━━━━━ Supplied records

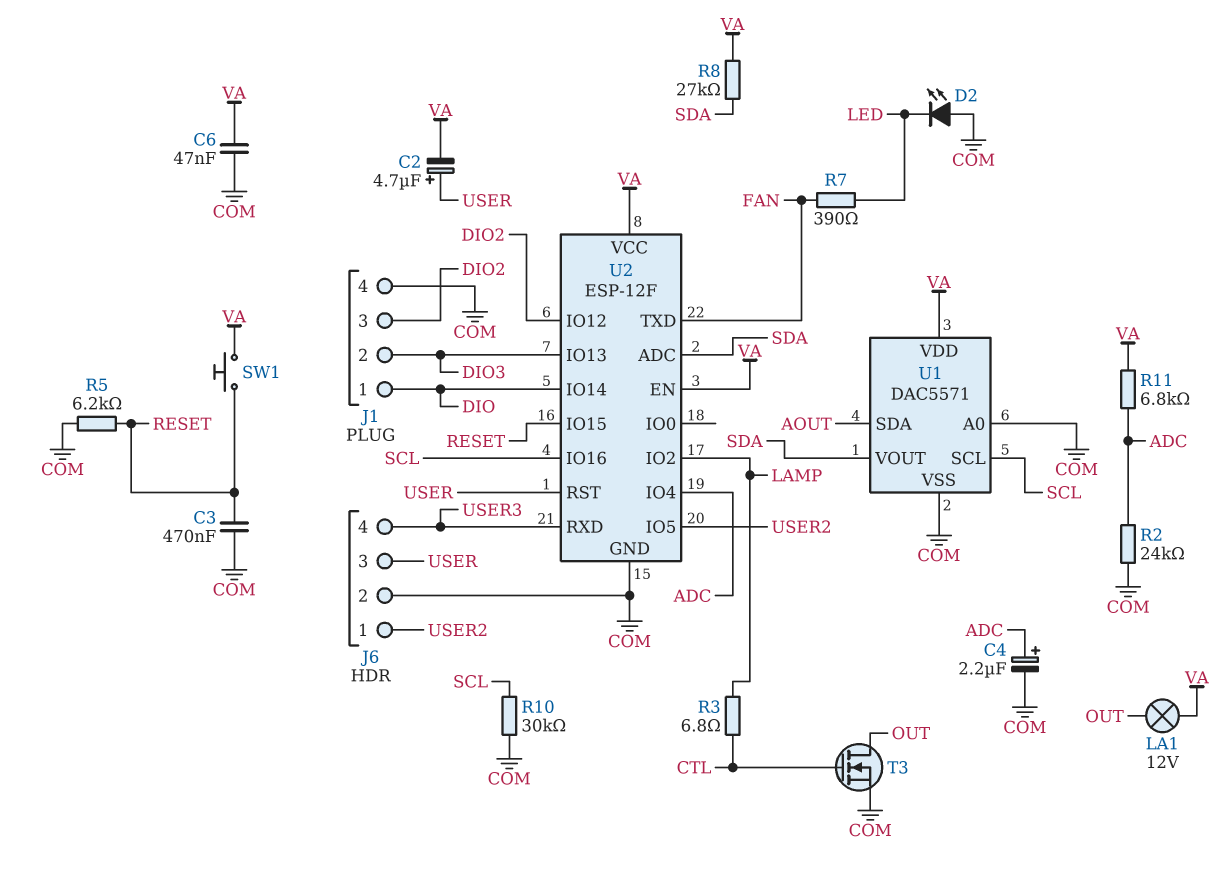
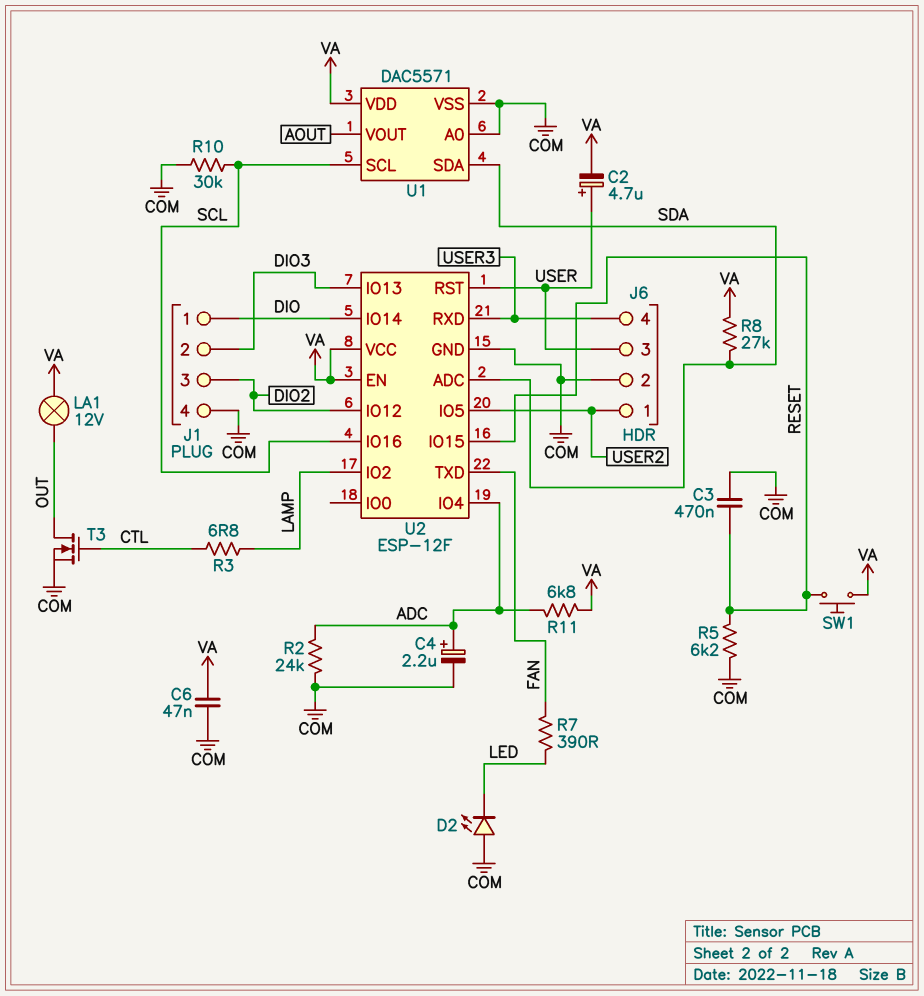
U1 pin SDA: AOUT -> SDA
U1 pin VOUT: SDA -> AOUT

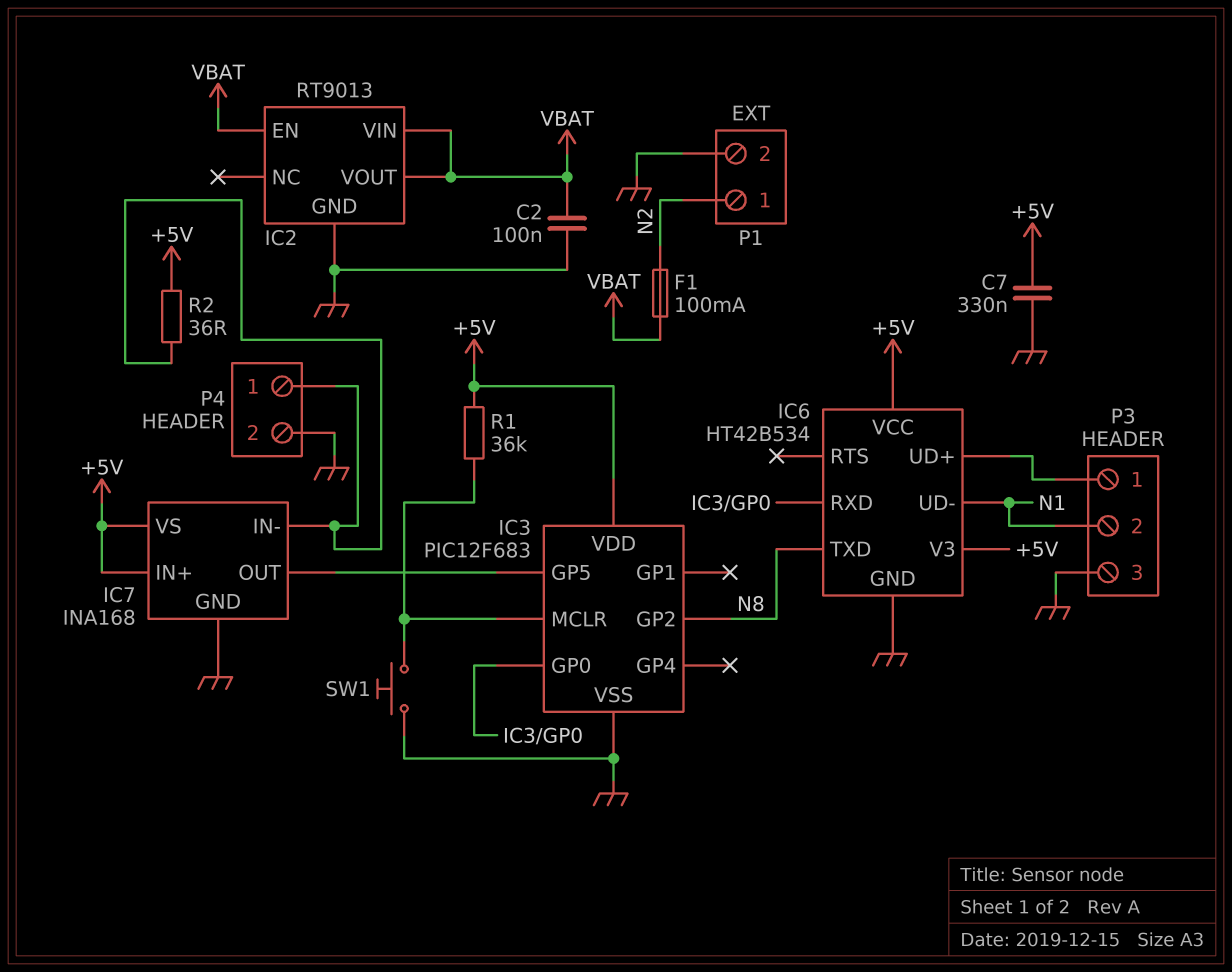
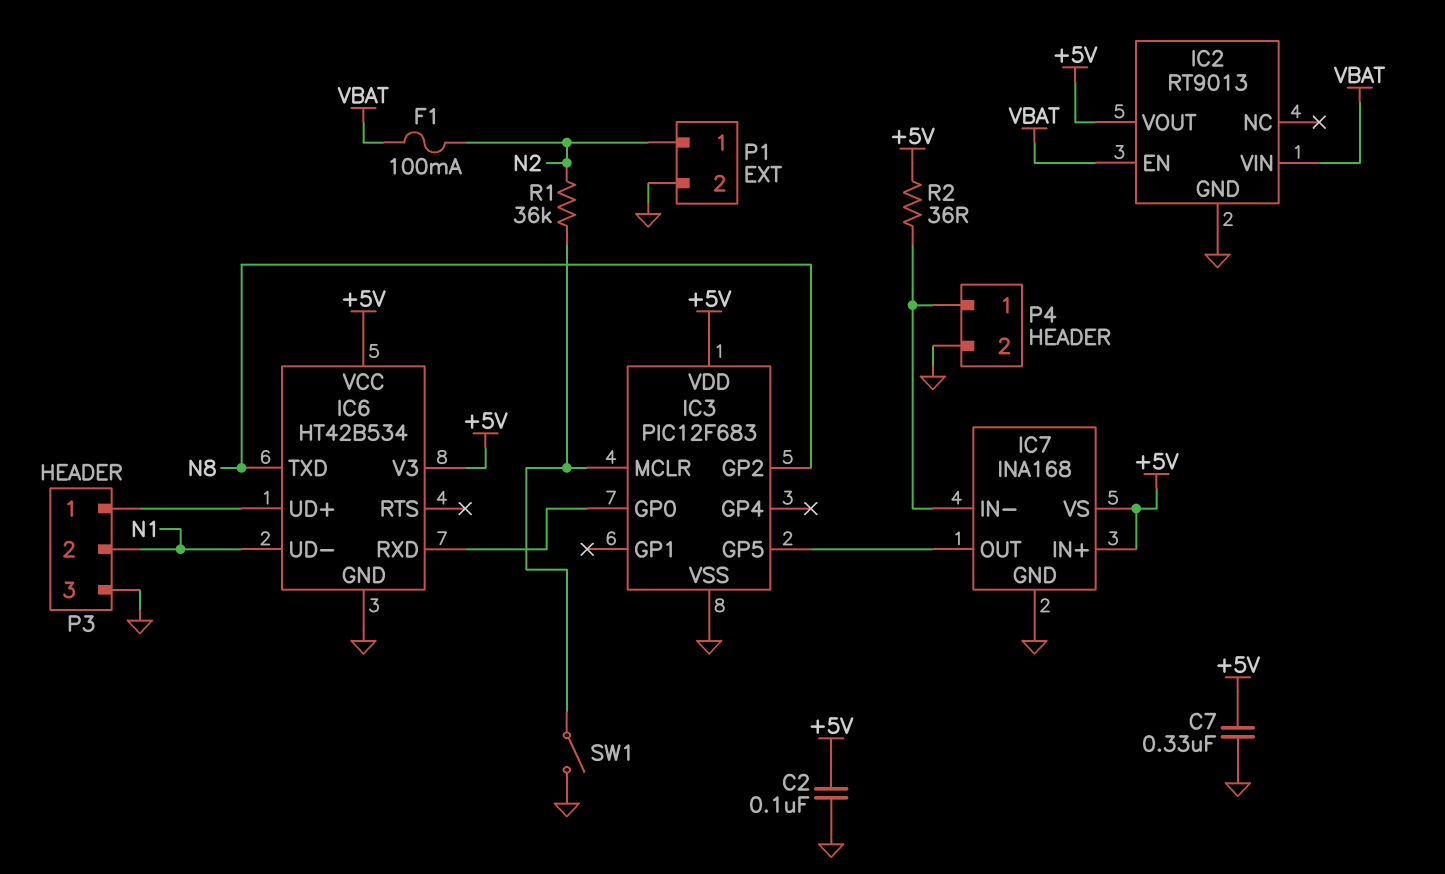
C2: 100nF (GND, VBAT) -> 100nF (+5V, GND)
IC2 pin VOUT: VBAT -> +5V
R1: 36k (+5V, IC3/MCLR) -> 36k (IC3/MCLR, N2)
SW1: button (GND, IC3/MCLR) -> switch (GND, IC3/MCLR)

━━━━━━━━━━

Reproduce all of the data exactly; the pictures do not belong in the copy.

* Result for this task *
U1 pin SDA: AOUT -> SDA
U1 pin VOUT: SDA -> AOUT

C2: 100nF (GND, VBAT) -> 100nF (+5V, GND)
IC2 pin VOUT: VBAT -> +5V
R1: 36k (+5V, IC3/MCLR) -> 36k (IC3/MCLR, N2)
SW1: button (GND, IC3/MCLR) -> switch (GND, IC3/MCLR)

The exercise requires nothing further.